Each line holding the word "Baum" must appear in the answer, copied from the entries.

(Beginning of Material for the task)

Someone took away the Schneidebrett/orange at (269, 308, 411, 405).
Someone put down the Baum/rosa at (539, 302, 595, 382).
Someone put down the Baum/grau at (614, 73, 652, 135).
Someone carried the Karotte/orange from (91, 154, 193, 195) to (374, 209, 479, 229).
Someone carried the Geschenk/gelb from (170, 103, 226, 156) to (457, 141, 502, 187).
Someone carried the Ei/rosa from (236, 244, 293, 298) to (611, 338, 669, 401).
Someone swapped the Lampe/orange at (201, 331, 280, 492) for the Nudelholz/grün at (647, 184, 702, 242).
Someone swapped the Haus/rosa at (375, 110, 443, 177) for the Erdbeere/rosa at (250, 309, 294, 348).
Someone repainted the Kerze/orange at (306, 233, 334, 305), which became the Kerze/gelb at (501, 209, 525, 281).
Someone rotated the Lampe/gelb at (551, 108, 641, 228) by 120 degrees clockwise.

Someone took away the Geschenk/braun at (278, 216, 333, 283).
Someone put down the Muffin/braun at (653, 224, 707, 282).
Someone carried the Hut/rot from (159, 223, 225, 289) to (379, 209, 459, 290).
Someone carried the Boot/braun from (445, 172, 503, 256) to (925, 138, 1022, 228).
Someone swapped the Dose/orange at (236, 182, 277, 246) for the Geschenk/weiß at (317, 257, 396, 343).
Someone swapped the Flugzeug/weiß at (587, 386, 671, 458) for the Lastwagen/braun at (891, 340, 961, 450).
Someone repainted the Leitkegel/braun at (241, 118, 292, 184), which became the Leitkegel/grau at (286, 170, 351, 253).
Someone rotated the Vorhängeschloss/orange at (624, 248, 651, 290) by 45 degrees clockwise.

(End of Material for the task)
(Beginning of Material for the task)

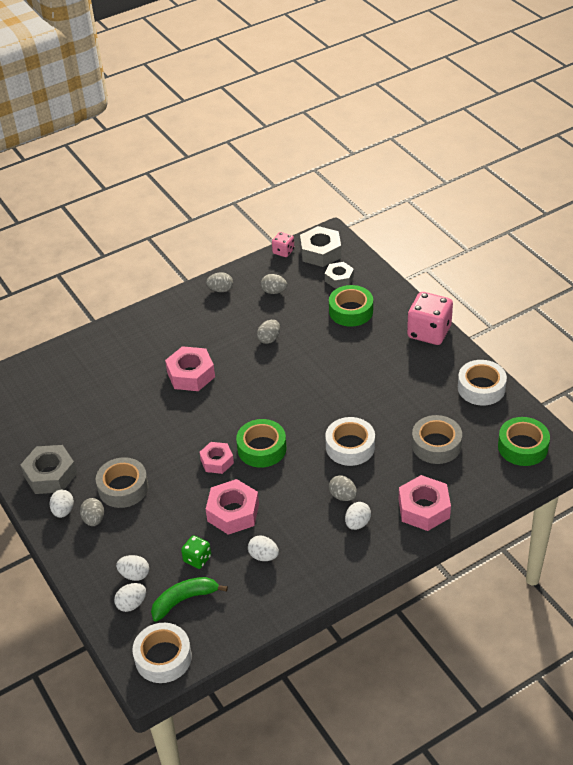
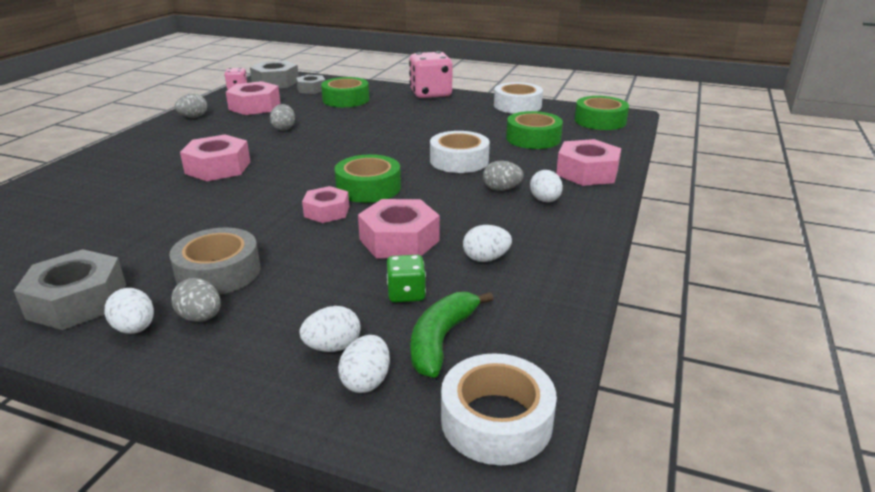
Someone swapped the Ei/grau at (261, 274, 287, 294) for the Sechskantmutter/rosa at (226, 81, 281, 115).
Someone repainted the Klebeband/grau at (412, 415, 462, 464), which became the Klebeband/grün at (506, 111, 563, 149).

(End of Material for the task)

- [Solution to the exercise]
Someone put down the Baum/rosa at (539, 302, 595, 382).
Someone put down the Baum/grau at (614, 73, 652, 135).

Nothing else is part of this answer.